╭─ Task material

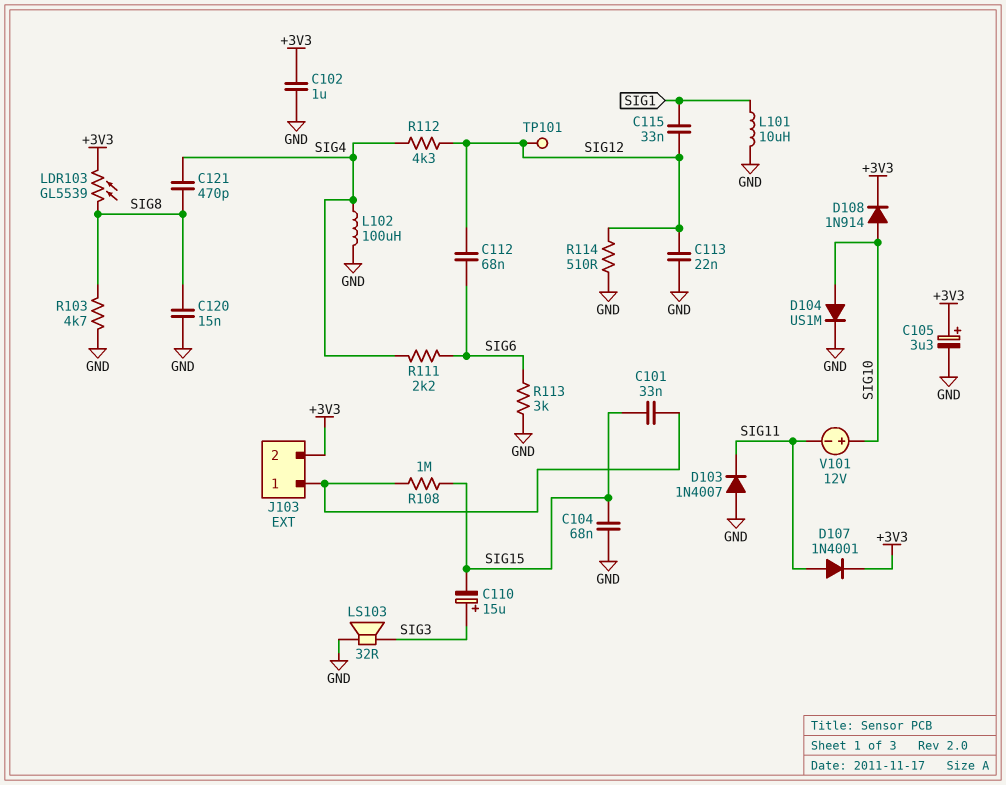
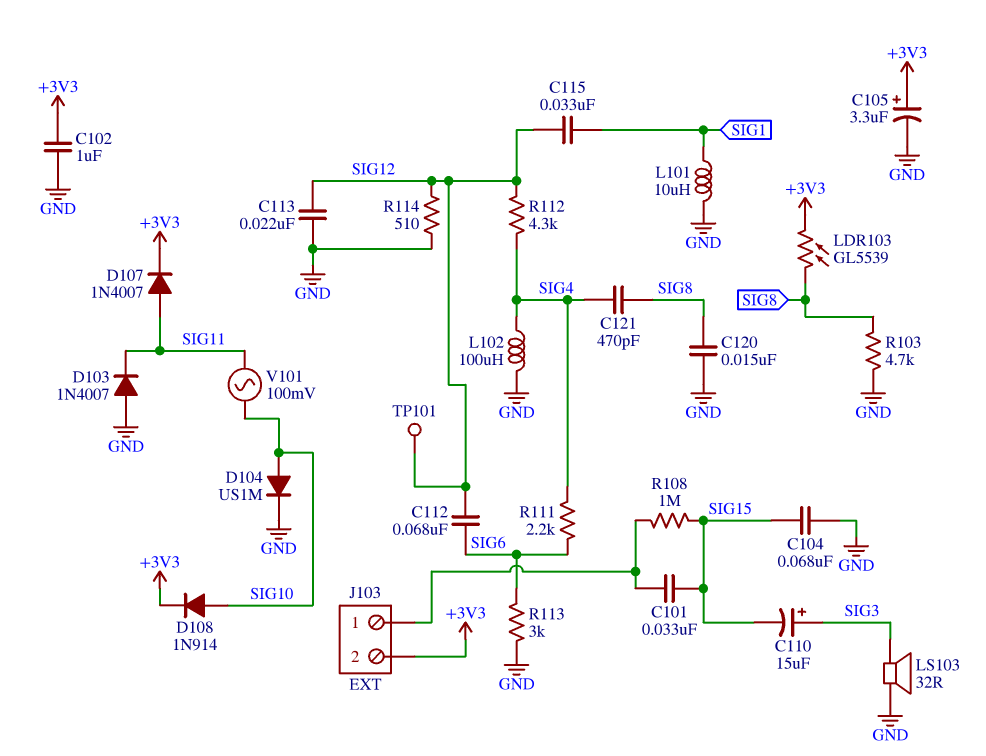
D107: diode 1N4001 (A SIG11, K +3V3) -> diode 1N4007 (A SIG11, K +3V3)
V101: 12V (plus SIG10, minus SIG11) -> AC 100mV (SIG10, SIG11)

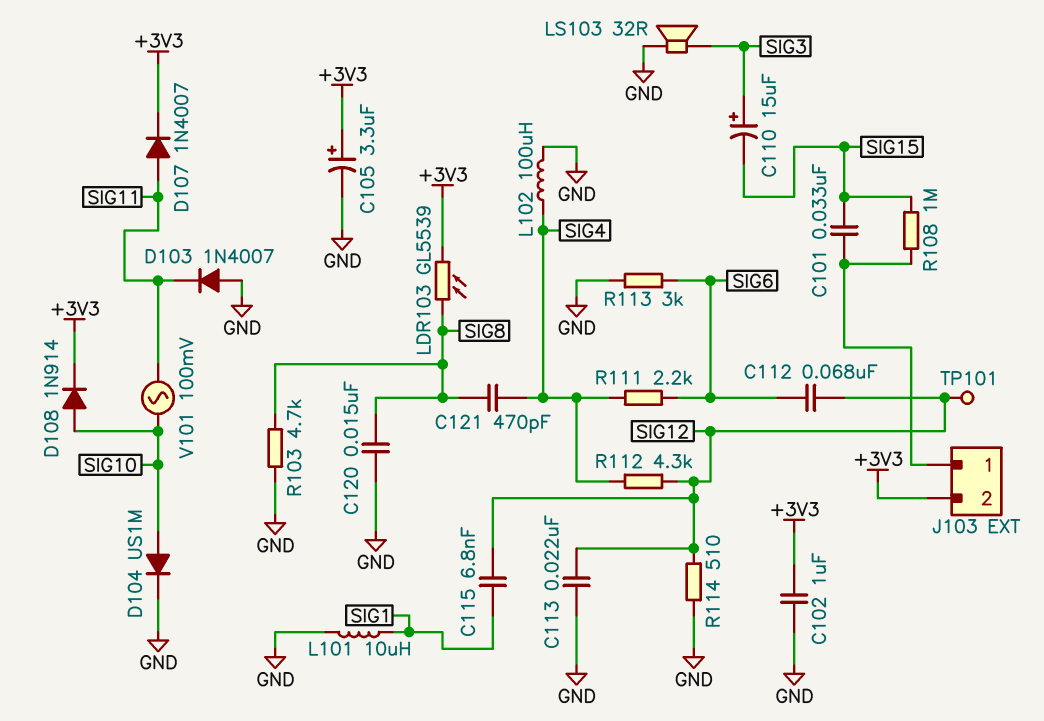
C104: 68nF (GND, SIG15) -> none
C115: 33nF (SIG1, SIG12) -> 6.8nF (SIG1, SIG12)

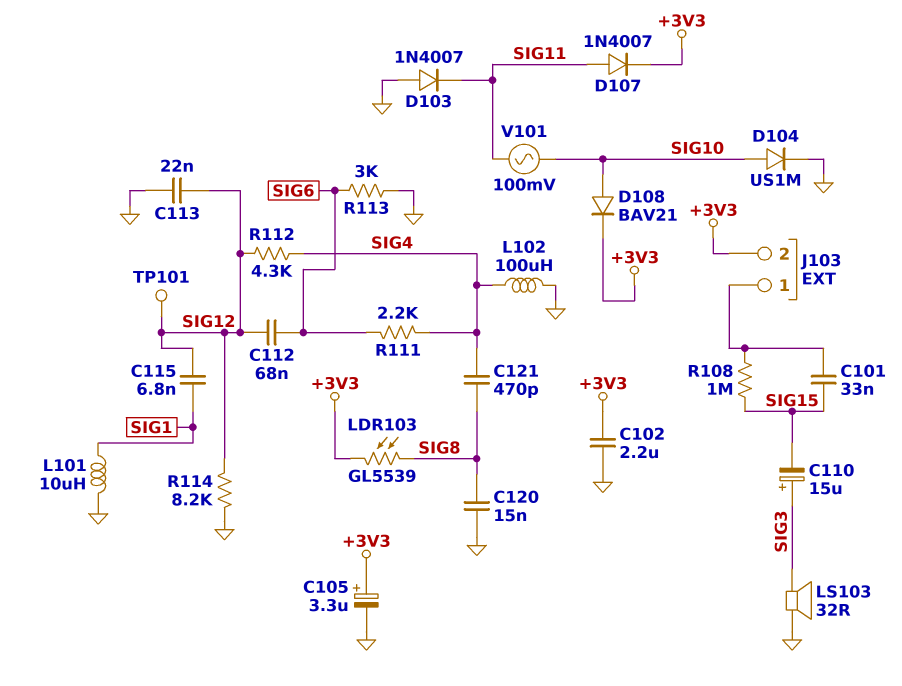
C102: 1uF (+3V3, GND) -> 2.2uF (+3V3, GND)
D108: diode 1N914 (A SIG10, K +3V3) -> diode BAV21 (A SIG10, K +3V3)
R103: 4.7k (GND, SIG8) -> none
R114: 510 (GND, SIG12) -> 8.2k (GND, SIG12)

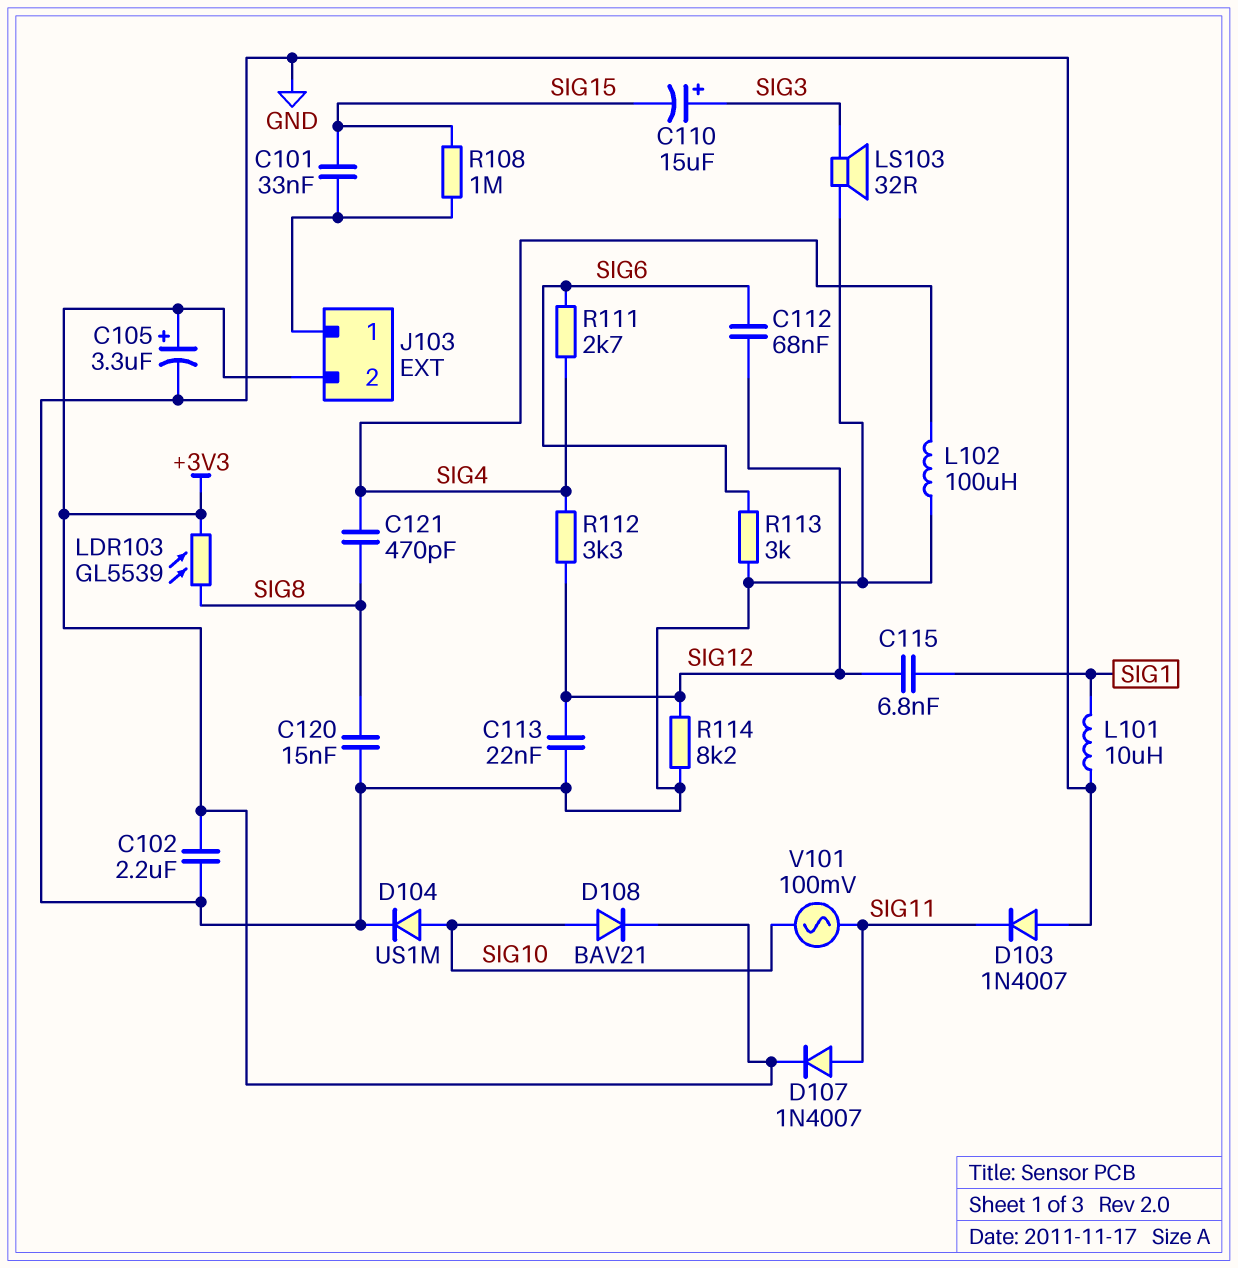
R111: 2.2k (SIG4, SIG6) -> 2.7k (SIG4, SIG6)
R112: 4.3k (SIG4, SIG12) -> 3.3k (SIG4, SIG12)
TP101: test point (SIG12) -> none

╰─

What you give back should be exactly the lines from the line holding "C115: 33nF (SIG1, SIG12)" through the final line of the material, both ends included, and please leave out the pictures.

C115: 33nF (SIG1, SIG12) -> 6.8nF (SIG1, SIG12)

C102: 1uF (+3V3, GND) -> 2.2uF (+3V3, GND)
D108: diode 1N914 (A SIG10, K +3V3) -> diode BAV21 (A SIG10, K +3V3)
R103: 4.7k (GND, SIG8) -> none
R114: 510 (GND, SIG12) -> 8.2k (GND, SIG12)

R111: 2.2k (SIG4, SIG6) -> 2.7k (SIG4, SIG6)
R112: 4.3k (SIG4, SIG12) -> 3.3k (SIG4, SIG12)
TP101: test point (SIG12) -> none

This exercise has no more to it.